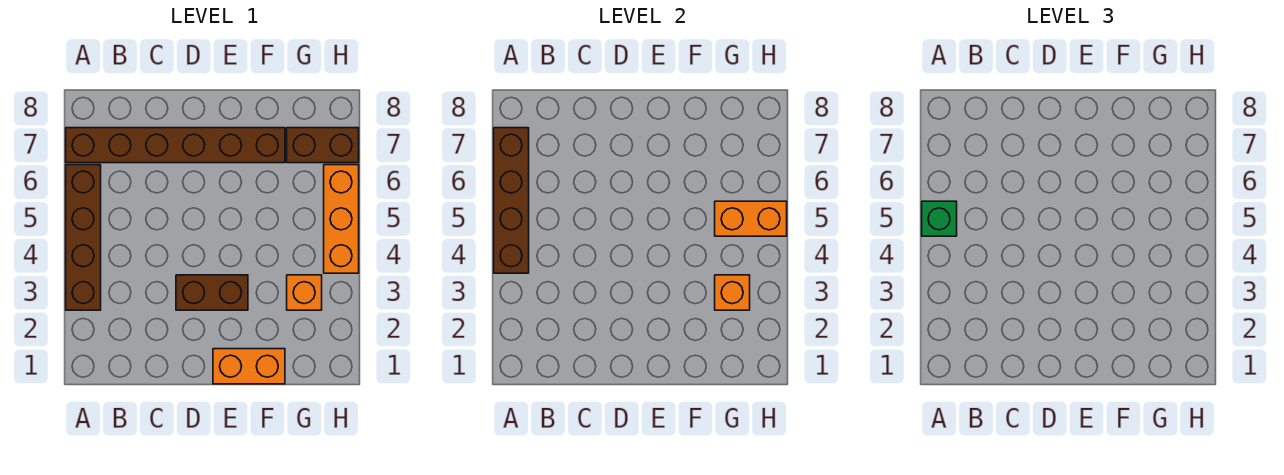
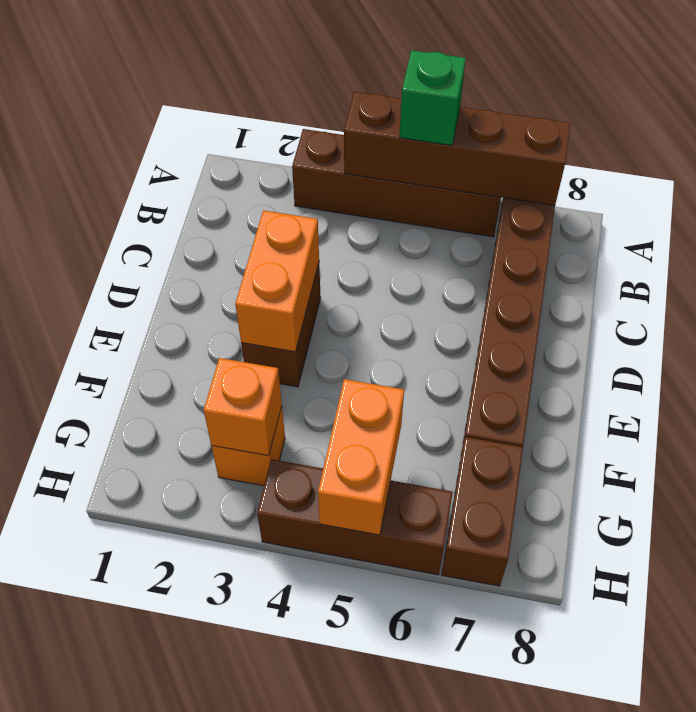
orange brick E1:F1 level 1 -> orange brick D3:E3 level 2
orange brick H4:H6 level 1 -> brown brick H4:H6 level 1

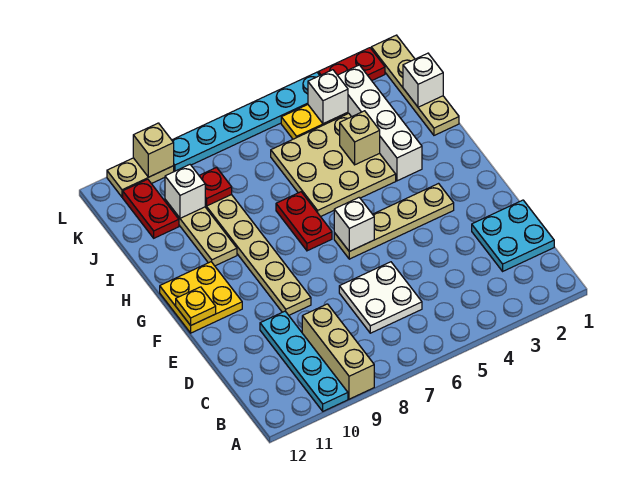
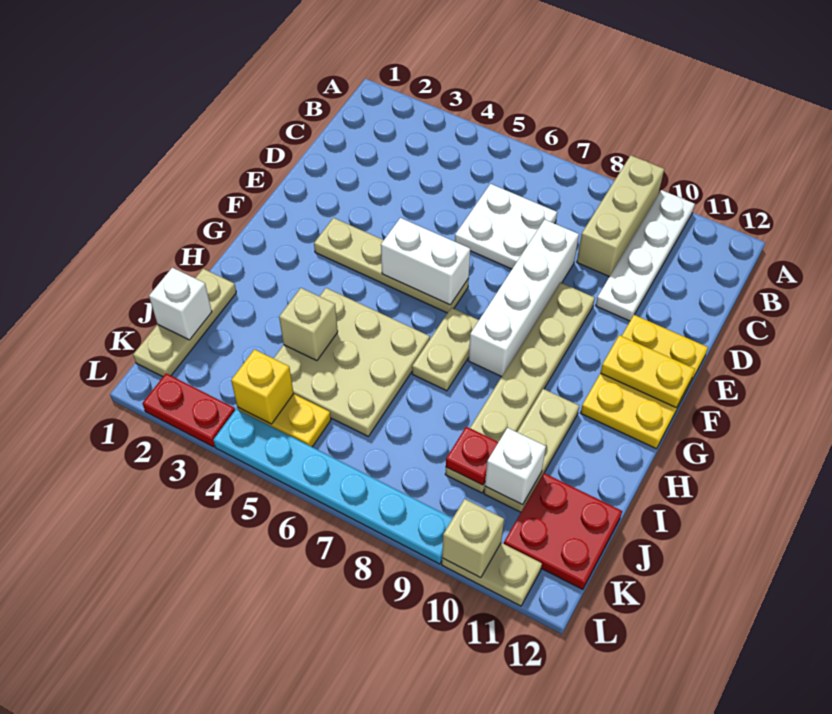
cyan plate A10:D10 level 1 -> white plate A10:D10 level 1
cyan plate C1:D2 level 1 -> none
white brick F6 level 2 -> white brick F5:F6 level 2
yellow plate F11:G12 level 1 -> yellow plate E11:G12 level 1
yellow plate F12 level 2 -> yellow plate F11:F12 level 2
red plate G7:H7 level 1 -> tan plate G7:H7 level 1
white brick H3:K3 level 1 -> white brick D8:G8 level 1
tan plate I1:L1 level 1 -> tan plate I1:K1 level 1
red plate J11:K11 level 1 -> red plate J11:K12 level 1
white brick K4 level 2 -> yellow brick K4 level 2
•••••
WHAT TO WORK ON: The lines from the one with "tan plate I1:L1" through the end of the data above are to be set down exactly, with both boundary lines included and no other lines.

ANSWER TO THE PROBLEM:
tan plate I1:L1 level 1 -> tan plate I1:K1 level 1
red plate J11:K11 level 1 -> red plate J11:K12 level 1
white brick K4 level 2 -> yellow brick K4 level 2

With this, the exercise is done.